_What the task asks_: Given the records below, would you repeat exactly the lines that begin at the one containing "red wallet: 9 -> 11" and end at the one containing "green boat: 2 -> 4", inclusive?

### Records for this task ###

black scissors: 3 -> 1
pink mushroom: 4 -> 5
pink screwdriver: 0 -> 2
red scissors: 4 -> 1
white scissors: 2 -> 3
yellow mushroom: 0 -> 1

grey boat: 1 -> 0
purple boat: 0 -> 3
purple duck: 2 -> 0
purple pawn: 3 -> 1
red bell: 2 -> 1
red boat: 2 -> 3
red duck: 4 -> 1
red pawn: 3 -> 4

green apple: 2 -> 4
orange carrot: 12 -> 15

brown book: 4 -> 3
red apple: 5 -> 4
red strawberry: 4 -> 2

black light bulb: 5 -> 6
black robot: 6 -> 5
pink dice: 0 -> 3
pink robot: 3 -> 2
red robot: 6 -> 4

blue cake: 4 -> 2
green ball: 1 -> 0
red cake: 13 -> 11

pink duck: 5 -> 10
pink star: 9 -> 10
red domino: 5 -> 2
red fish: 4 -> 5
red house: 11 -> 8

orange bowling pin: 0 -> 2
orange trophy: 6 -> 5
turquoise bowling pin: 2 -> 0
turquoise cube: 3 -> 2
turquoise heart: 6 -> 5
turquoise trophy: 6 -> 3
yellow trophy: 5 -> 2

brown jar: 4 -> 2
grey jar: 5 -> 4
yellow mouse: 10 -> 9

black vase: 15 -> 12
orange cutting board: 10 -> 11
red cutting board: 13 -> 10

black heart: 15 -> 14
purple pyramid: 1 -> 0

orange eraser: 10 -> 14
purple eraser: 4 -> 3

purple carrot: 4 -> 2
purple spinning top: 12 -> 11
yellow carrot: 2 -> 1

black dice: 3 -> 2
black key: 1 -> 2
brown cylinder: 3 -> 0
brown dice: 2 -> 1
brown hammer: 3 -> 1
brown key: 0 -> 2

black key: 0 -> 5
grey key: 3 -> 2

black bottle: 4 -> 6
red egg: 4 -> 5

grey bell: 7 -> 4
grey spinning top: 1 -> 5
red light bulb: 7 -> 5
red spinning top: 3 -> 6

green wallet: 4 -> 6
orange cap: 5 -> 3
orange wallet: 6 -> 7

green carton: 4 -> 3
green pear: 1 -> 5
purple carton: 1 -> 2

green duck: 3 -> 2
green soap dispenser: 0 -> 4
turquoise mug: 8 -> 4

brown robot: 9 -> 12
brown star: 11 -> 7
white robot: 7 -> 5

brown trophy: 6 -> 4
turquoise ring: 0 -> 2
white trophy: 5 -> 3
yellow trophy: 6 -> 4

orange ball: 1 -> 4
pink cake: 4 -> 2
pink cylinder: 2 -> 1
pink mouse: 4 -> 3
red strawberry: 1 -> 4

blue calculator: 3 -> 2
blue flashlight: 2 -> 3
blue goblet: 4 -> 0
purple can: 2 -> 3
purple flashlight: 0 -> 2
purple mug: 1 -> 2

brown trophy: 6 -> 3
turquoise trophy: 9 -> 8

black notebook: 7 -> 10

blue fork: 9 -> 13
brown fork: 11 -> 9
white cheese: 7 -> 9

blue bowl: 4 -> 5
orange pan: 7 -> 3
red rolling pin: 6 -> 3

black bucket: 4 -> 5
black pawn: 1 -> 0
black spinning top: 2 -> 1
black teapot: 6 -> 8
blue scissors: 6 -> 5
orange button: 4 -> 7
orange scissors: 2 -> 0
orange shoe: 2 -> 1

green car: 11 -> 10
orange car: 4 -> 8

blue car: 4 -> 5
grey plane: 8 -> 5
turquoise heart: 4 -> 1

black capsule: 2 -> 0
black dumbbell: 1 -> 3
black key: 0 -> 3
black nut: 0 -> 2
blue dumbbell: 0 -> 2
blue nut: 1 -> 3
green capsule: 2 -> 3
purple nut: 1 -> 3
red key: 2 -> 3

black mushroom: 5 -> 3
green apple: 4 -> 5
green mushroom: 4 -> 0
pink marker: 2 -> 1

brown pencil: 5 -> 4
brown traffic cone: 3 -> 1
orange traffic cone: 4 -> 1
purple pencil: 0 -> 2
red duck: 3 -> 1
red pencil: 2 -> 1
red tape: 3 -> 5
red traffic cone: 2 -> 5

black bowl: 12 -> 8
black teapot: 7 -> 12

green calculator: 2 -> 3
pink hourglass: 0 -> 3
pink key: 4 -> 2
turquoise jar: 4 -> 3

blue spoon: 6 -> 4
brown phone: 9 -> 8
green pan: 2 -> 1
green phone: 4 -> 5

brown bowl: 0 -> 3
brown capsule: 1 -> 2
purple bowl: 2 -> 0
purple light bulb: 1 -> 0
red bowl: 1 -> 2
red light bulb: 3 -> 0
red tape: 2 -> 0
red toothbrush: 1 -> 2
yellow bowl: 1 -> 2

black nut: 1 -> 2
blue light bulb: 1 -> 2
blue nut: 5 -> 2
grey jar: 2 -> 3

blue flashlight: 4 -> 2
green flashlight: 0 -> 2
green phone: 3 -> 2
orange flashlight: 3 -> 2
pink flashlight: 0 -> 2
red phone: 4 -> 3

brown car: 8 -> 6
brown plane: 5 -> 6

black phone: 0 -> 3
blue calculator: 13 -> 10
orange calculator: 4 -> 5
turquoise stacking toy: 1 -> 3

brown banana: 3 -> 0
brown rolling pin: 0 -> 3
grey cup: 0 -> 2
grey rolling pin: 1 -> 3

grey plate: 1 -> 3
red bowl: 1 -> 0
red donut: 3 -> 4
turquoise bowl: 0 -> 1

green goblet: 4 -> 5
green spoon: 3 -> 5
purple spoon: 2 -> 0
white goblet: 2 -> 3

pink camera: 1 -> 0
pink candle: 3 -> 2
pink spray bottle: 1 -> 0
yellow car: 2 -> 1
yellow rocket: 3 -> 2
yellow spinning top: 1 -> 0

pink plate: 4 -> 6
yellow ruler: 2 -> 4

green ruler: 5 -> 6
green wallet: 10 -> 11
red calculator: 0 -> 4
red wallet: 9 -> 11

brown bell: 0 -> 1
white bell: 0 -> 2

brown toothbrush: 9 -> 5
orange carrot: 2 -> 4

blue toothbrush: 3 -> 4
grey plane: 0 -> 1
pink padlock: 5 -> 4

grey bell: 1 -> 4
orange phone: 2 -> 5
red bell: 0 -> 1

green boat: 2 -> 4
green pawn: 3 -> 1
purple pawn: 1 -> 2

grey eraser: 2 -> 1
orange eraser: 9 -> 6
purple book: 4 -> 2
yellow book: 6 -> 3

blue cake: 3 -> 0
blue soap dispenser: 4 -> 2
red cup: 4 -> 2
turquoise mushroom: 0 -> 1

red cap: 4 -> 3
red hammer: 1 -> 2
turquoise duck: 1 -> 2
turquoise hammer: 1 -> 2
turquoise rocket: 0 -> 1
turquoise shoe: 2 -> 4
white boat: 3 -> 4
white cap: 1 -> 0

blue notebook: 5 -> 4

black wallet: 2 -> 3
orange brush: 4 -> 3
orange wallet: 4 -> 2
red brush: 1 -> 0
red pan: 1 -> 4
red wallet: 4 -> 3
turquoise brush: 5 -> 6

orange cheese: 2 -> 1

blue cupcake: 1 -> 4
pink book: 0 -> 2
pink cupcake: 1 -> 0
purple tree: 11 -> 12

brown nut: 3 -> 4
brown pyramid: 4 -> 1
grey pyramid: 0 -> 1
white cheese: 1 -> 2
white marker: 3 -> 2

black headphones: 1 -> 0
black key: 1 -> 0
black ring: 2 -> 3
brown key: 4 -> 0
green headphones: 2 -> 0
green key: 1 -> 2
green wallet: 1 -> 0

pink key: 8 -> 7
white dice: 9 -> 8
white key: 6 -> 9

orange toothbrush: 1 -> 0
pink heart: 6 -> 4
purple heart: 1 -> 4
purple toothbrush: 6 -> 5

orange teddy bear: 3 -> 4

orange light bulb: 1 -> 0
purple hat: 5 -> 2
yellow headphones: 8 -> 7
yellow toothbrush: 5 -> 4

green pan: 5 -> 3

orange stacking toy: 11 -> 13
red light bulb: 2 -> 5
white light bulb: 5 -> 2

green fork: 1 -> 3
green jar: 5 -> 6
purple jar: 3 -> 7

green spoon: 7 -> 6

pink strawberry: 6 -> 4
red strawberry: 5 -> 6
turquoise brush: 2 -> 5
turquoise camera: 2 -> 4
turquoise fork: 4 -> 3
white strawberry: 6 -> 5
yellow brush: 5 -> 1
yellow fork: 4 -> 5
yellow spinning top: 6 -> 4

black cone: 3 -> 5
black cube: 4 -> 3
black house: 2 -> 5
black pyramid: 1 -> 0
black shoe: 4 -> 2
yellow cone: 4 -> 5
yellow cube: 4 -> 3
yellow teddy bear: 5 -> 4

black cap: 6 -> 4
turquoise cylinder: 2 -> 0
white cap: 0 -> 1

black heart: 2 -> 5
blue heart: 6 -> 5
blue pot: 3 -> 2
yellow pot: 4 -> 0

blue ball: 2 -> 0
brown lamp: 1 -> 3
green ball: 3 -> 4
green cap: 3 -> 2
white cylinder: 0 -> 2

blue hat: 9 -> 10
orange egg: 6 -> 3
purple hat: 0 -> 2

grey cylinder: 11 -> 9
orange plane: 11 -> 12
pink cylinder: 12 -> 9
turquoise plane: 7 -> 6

###

_Solved problem_:
red wallet: 9 -> 11

brown bell: 0 -> 1
white bell: 0 -> 2

brown toothbrush: 9 -> 5
orange carrot: 2 -> 4

blue toothbrush: 3 -> 4
grey plane: 0 -> 1
pink padlock: 5 -> 4

grey bell: 1 -> 4
orange phone: 2 -> 5
red bell: 0 -> 1

green boat: 2 -> 4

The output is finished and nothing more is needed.